◆ WORK REQUEST:
Below are the records; copy each line in them that holds the word "camera".
(Beginning of RECORDS SHOWN)
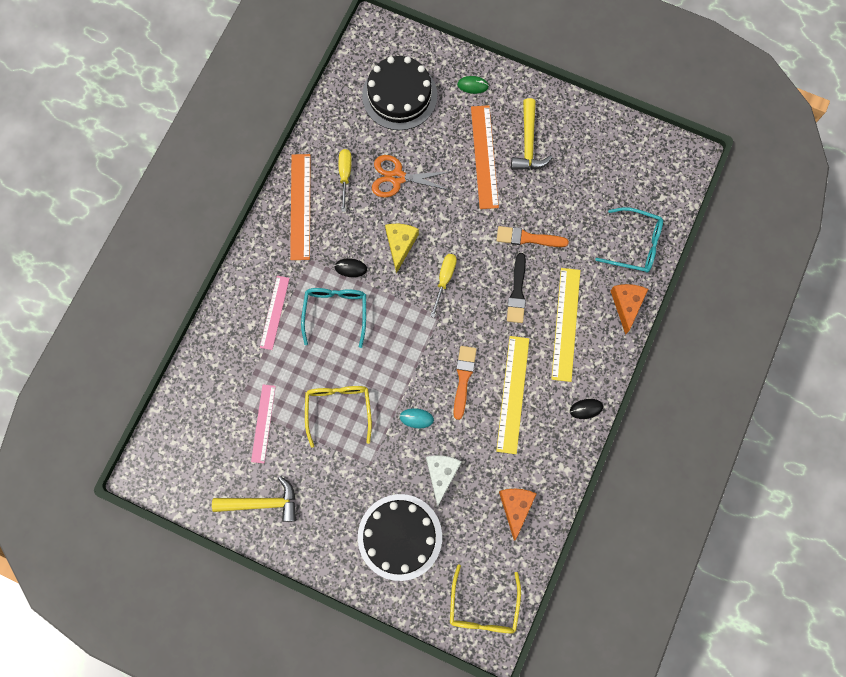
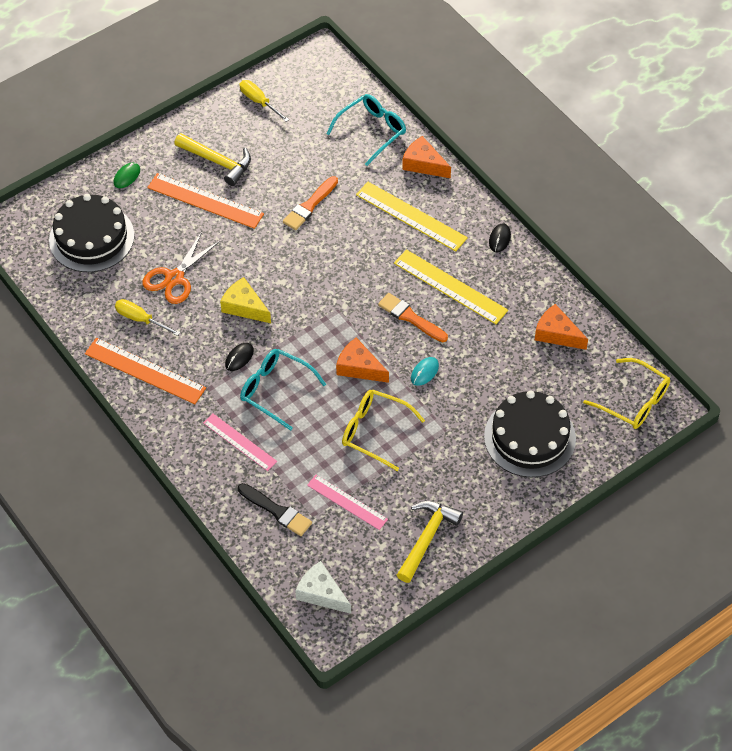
camera: 60 degrees left, 20 degrees down
(392, 364) = (359, 367): none -> orange cheese
(441, 474) = (491, 377): white cheese -> white cheese (321, 593)
(444, 279) = (304, 288): yellow screwdriver -> yellow screwdriver (259, 102)
(517, 292) = (356, 238): black brush -> black brush (277, 511)

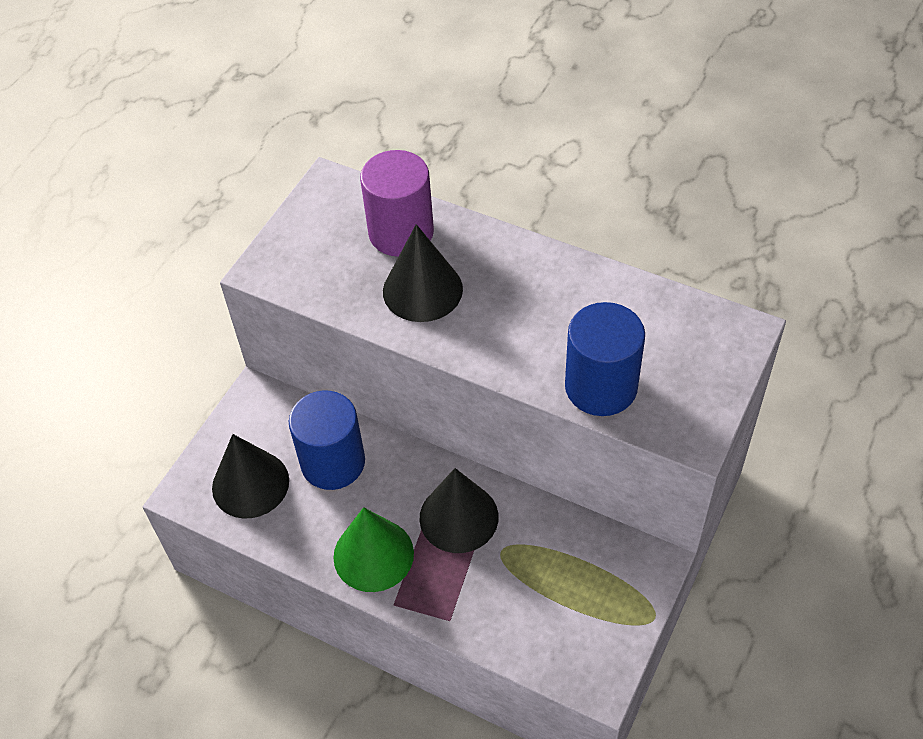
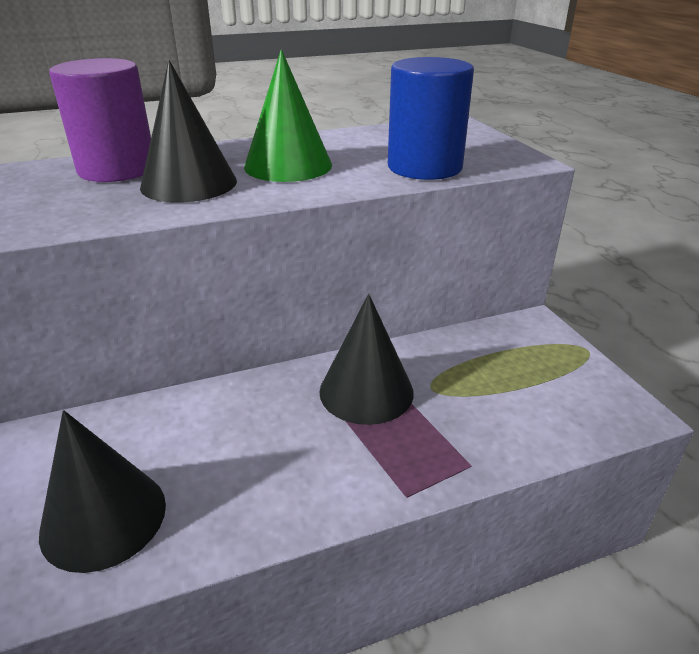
camera: 50 degrees left, 20 degrees down
(333, 462) = (190, 434): blue cylinder -> none
(373, 555) = (330, 472): green cone -> green cone (288, 166)

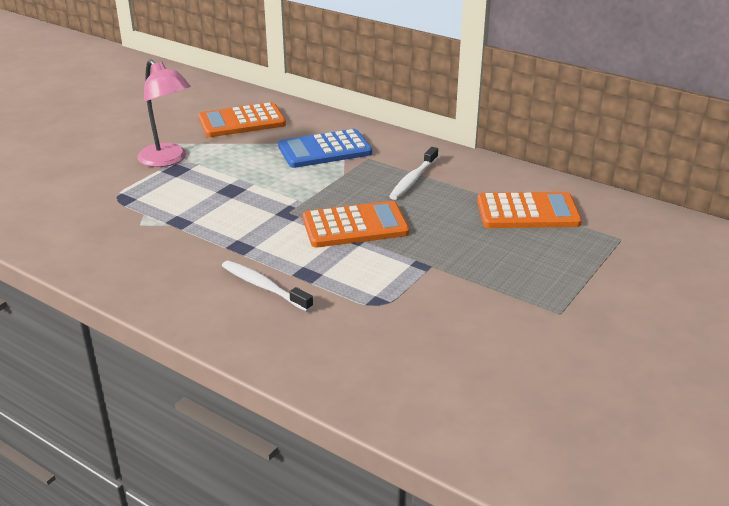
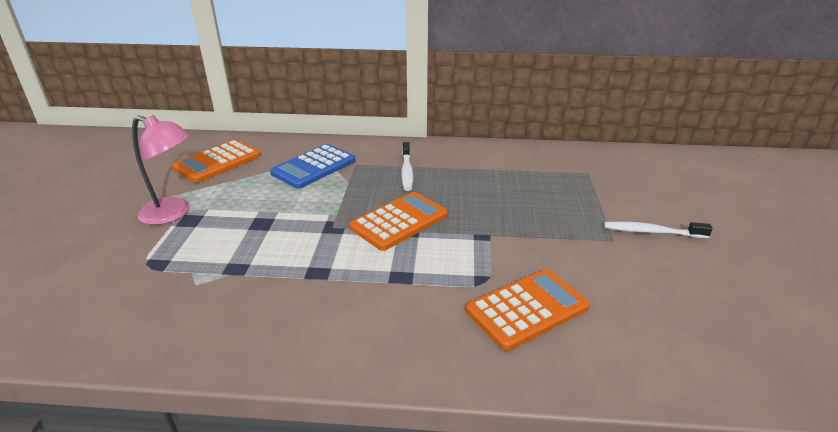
camera: 30 degrees left, 0 degrees up
(263, 286) = (374, 302): white toothbrush -> white toothbrush (651, 232)
(527, 212) = (511, 172): orange calculator -> orange calculator (527, 309)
(End of RECORDS SHOWN)
◆ EXERCISE SOLUTION:
camera: 60 degrees left, 20 degrees down
camera: 50 degrees left, 20 degrees down
camera: 30 degrees left, 0 degrees up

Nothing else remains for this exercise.